Your answer must hold only the lines below from the line containing "TFT3 pin DC: D4 -> A0" through the line containing "TOF3 pin XSHUT: none -> TX", each reproduced exactly.

Records for processing:

================

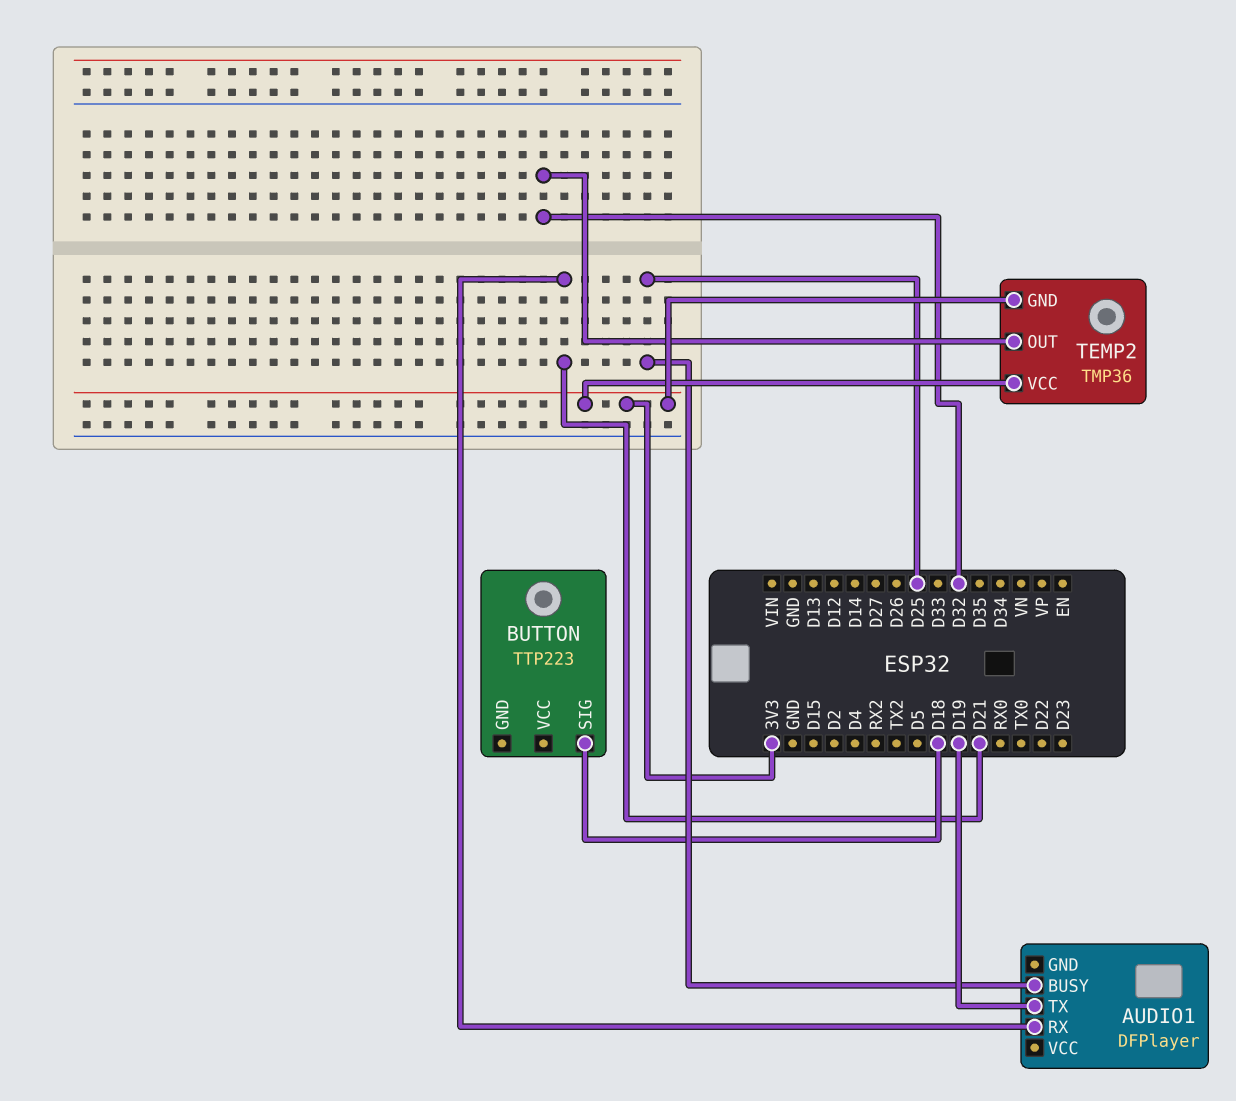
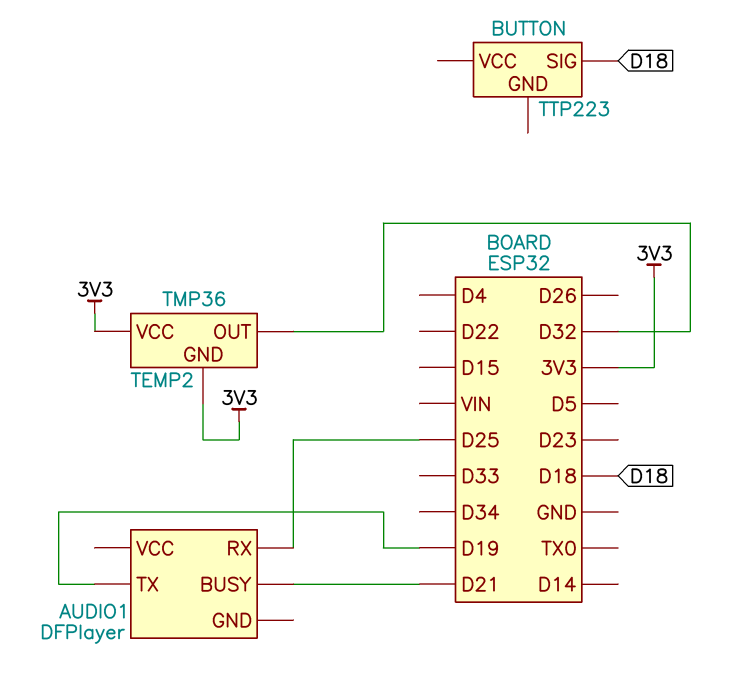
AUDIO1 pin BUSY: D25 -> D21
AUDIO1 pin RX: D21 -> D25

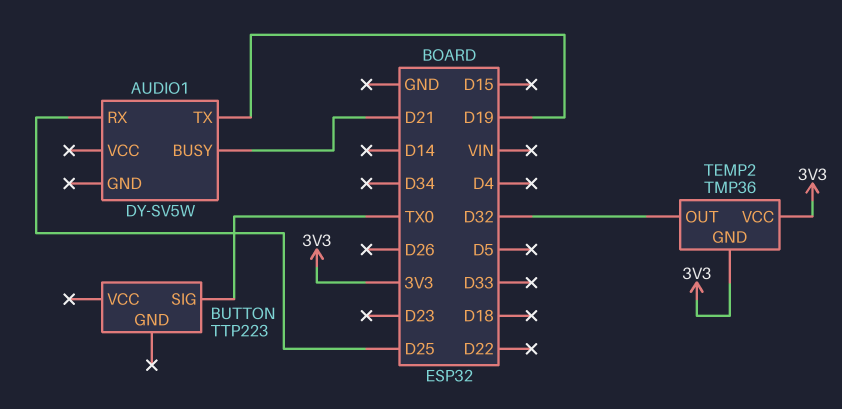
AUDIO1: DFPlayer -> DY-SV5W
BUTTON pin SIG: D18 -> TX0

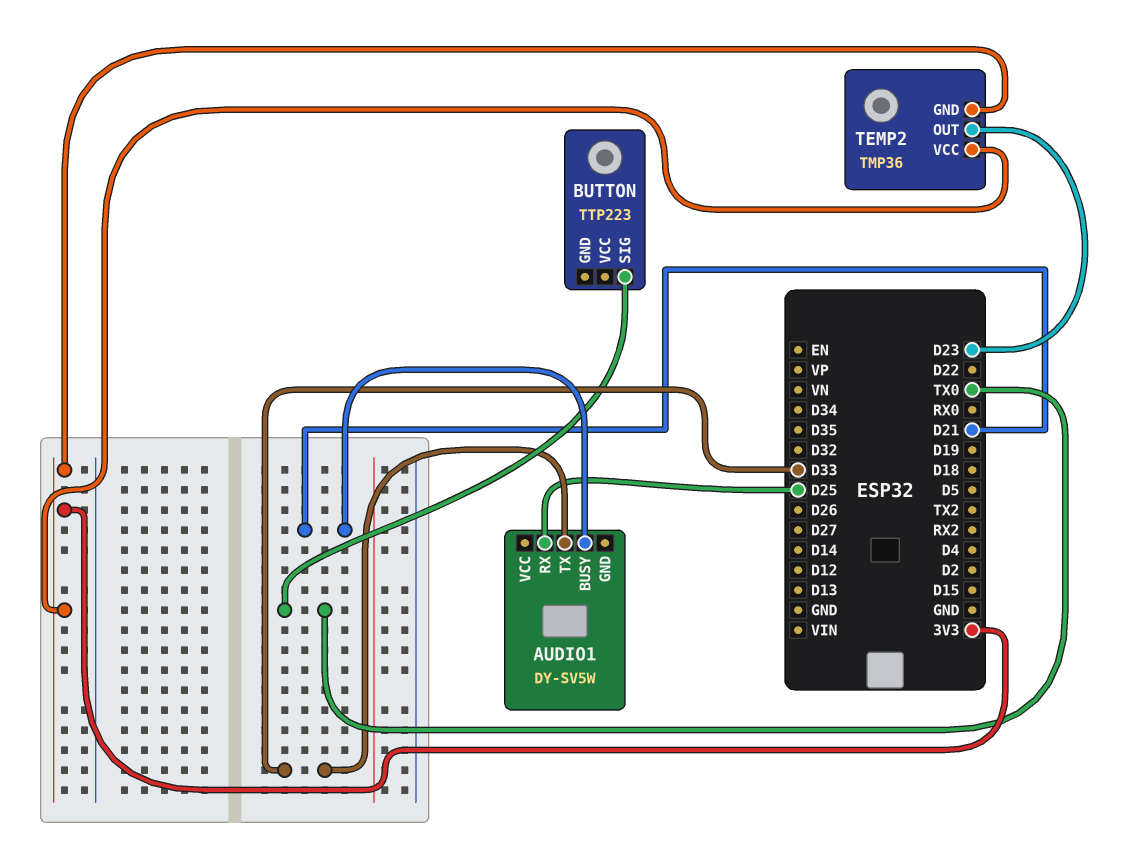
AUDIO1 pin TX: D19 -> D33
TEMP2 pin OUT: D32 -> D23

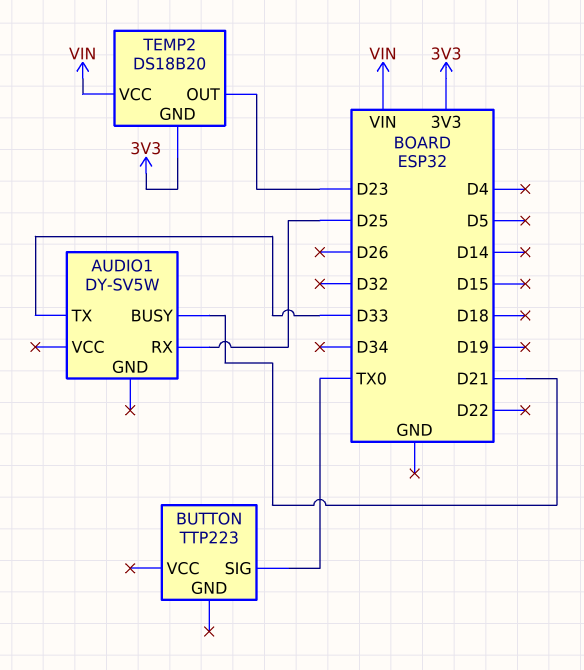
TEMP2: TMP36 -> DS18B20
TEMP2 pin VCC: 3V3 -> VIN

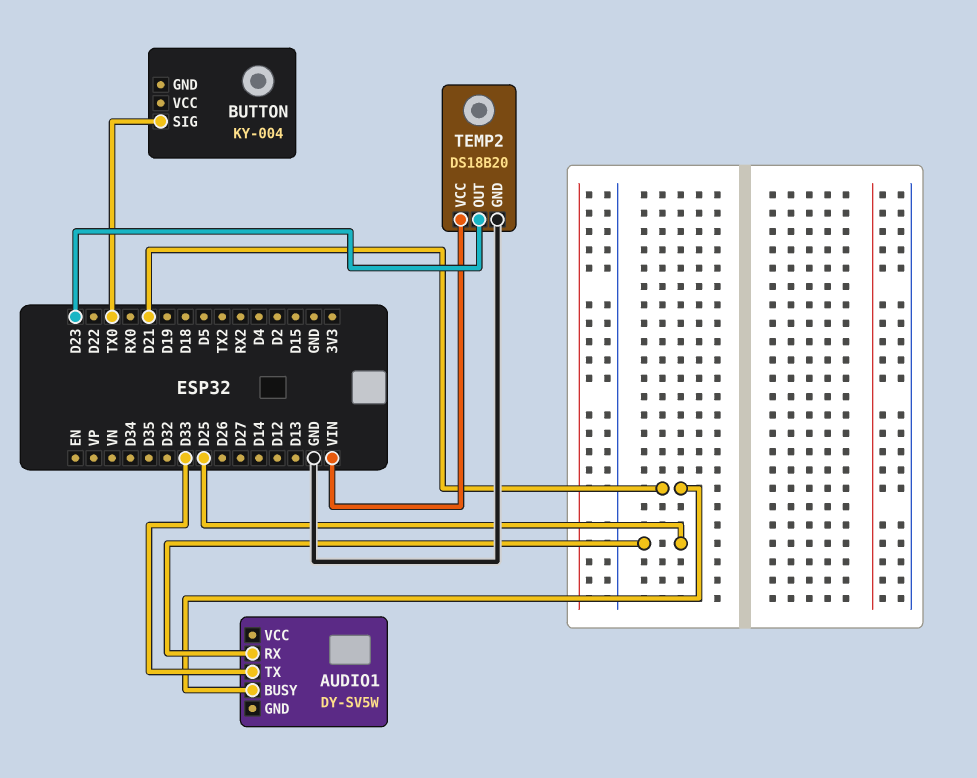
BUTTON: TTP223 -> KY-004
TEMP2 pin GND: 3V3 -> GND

================

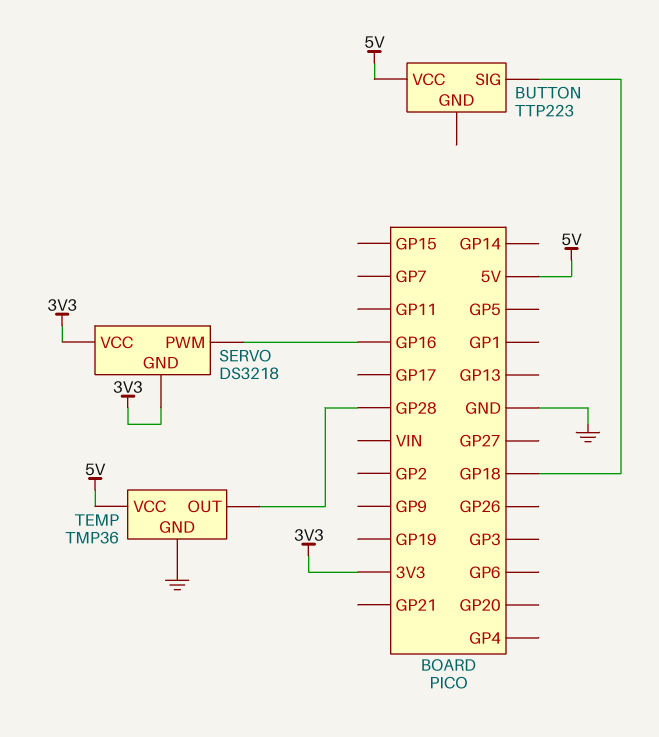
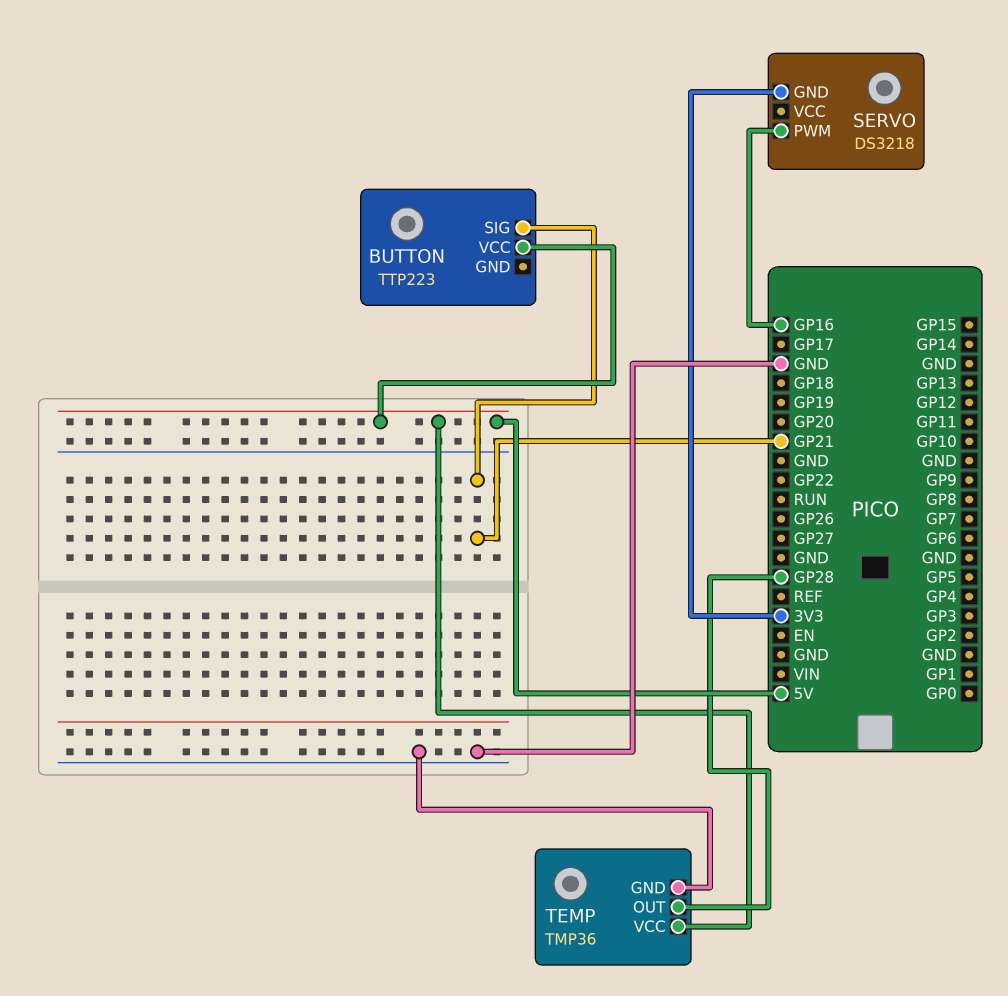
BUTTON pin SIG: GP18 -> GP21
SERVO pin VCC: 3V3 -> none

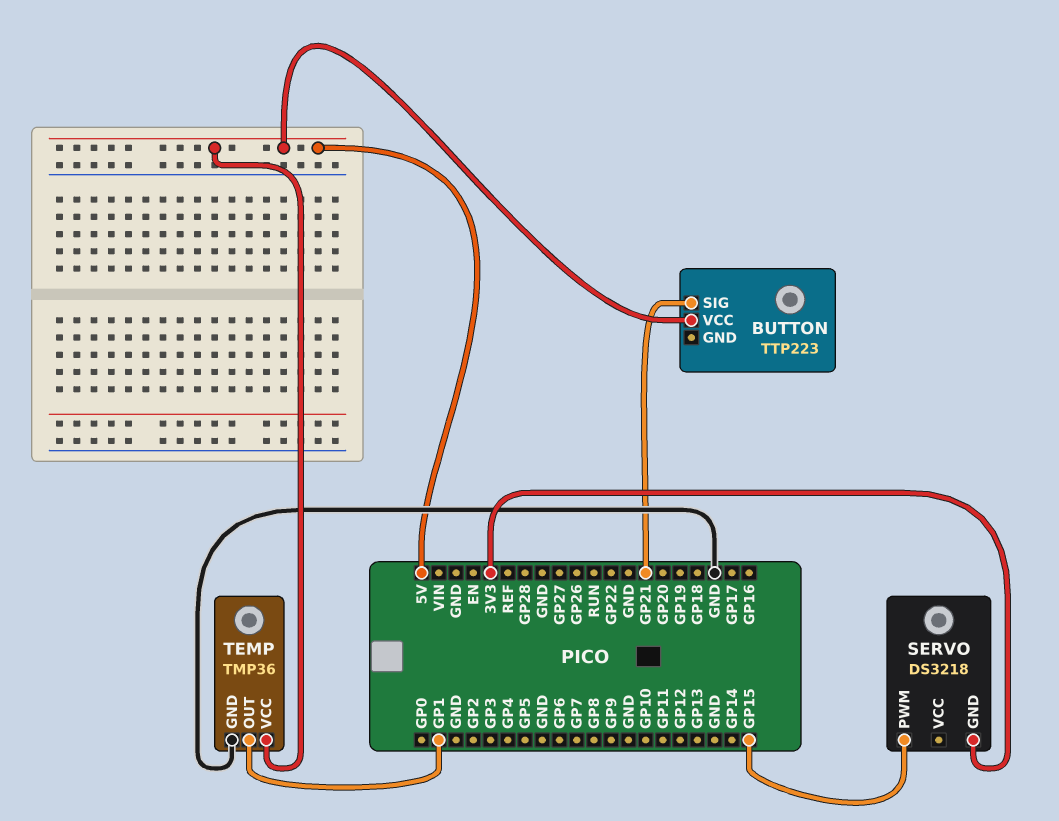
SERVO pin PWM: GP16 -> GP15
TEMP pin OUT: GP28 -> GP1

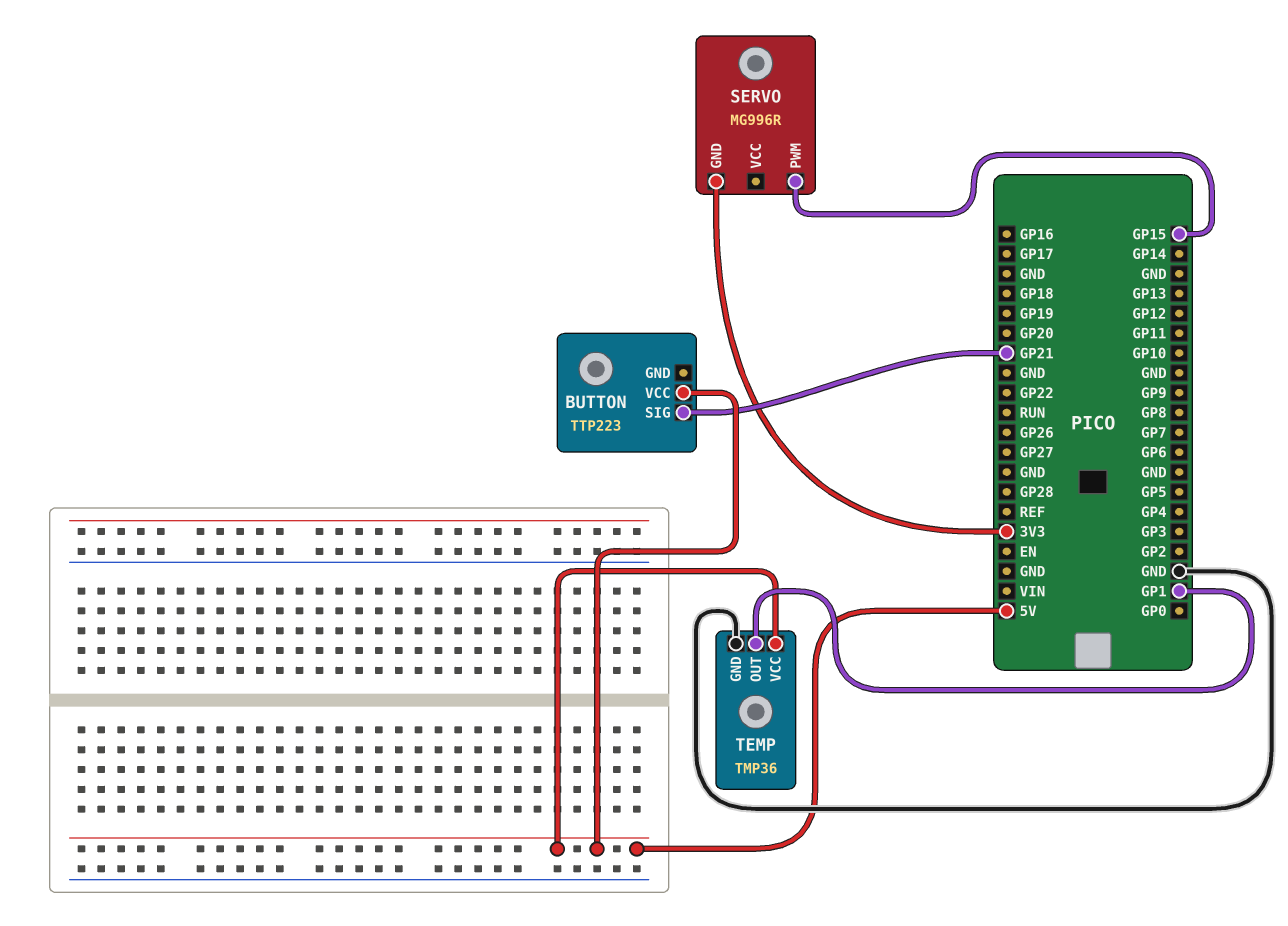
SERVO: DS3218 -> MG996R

================

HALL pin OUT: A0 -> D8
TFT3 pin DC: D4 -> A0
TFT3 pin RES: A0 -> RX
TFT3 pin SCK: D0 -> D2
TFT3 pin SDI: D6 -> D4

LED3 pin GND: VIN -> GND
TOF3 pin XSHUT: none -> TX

================

Written answer:
TFT3 pin DC: D4 -> A0
TFT3 pin RES: A0 -> RX
TFT3 pin SCK: D0 -> D2
TFT3 pin SDI: D6 -> D4

LED3 pin GND: VIN -> GND
TOF3 pin XSHUT: none -> TX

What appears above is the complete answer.